Task prompt
Collect every line in the records that contains the word "Horn", and copy each of those lines in full. Case counts, so match capital and small letters.

* Begin *

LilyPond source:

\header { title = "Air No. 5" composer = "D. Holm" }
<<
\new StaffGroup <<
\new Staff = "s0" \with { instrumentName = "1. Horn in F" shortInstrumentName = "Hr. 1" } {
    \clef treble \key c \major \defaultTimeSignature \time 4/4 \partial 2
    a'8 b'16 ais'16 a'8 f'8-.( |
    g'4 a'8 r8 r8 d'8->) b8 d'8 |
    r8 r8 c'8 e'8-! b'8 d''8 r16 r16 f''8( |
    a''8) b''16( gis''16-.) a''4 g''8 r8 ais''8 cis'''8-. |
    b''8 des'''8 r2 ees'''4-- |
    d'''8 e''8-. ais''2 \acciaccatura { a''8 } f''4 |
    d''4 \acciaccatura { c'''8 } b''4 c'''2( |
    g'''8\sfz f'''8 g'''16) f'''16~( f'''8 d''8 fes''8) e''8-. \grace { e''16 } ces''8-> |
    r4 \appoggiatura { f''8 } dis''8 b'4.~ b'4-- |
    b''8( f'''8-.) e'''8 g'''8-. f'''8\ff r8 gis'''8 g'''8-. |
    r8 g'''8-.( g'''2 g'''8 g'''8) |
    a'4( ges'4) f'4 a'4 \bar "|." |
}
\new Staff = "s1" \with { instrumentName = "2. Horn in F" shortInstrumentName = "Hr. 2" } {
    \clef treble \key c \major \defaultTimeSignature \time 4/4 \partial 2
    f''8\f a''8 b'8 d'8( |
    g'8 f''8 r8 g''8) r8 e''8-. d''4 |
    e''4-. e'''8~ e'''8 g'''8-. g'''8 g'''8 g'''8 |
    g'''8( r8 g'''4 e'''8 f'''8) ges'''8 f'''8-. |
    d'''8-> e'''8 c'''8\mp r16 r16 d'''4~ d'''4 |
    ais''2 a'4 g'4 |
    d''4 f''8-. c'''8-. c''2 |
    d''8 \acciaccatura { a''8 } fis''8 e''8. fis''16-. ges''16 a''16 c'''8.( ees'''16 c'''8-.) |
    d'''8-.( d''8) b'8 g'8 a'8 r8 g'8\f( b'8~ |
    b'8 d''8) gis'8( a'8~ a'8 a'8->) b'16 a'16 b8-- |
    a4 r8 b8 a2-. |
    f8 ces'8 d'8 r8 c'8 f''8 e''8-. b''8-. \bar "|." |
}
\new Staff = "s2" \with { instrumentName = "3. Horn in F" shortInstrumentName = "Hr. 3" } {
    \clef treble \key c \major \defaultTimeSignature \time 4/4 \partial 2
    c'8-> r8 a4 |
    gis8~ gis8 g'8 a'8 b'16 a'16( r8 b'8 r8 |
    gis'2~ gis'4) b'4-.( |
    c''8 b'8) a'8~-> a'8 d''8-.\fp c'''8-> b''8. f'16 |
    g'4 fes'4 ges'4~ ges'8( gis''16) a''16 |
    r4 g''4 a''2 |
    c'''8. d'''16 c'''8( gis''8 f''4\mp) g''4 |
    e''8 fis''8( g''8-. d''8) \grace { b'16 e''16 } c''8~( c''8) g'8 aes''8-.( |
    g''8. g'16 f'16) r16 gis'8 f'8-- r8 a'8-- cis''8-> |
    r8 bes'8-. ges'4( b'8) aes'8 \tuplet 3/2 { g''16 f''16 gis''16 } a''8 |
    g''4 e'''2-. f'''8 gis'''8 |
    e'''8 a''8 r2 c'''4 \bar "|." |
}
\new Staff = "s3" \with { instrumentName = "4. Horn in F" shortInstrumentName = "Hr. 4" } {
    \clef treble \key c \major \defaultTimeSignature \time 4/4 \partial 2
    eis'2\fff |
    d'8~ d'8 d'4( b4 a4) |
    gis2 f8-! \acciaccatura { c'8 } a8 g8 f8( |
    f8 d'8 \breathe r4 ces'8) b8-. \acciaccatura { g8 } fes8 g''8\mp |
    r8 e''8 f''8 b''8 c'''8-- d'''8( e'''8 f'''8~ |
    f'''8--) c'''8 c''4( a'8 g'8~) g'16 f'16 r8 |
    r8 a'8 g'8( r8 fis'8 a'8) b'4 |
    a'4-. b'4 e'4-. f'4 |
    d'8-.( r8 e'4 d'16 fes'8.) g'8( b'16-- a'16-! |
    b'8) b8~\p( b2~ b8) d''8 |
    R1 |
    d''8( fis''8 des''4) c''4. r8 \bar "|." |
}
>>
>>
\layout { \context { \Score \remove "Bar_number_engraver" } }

* End *

Task response
\new Staff = "s0" \with { instrumentName = "1. Horn in F" shortInstrumentName = "Hr. 1" } {
\new Staff = "s1" \with { instrumentName = "2. Horn in F" shortInstrumentName = "Hr. 2" } {
\new Staff = "s2" \with { instrumentName = "3. Horn in F" shortInstrumentName = "Hr. 3" } {
\new Staff = "s3" \with { instrumentName = "4. Horn in F" shortInstrumentName = "Hr. 4" } {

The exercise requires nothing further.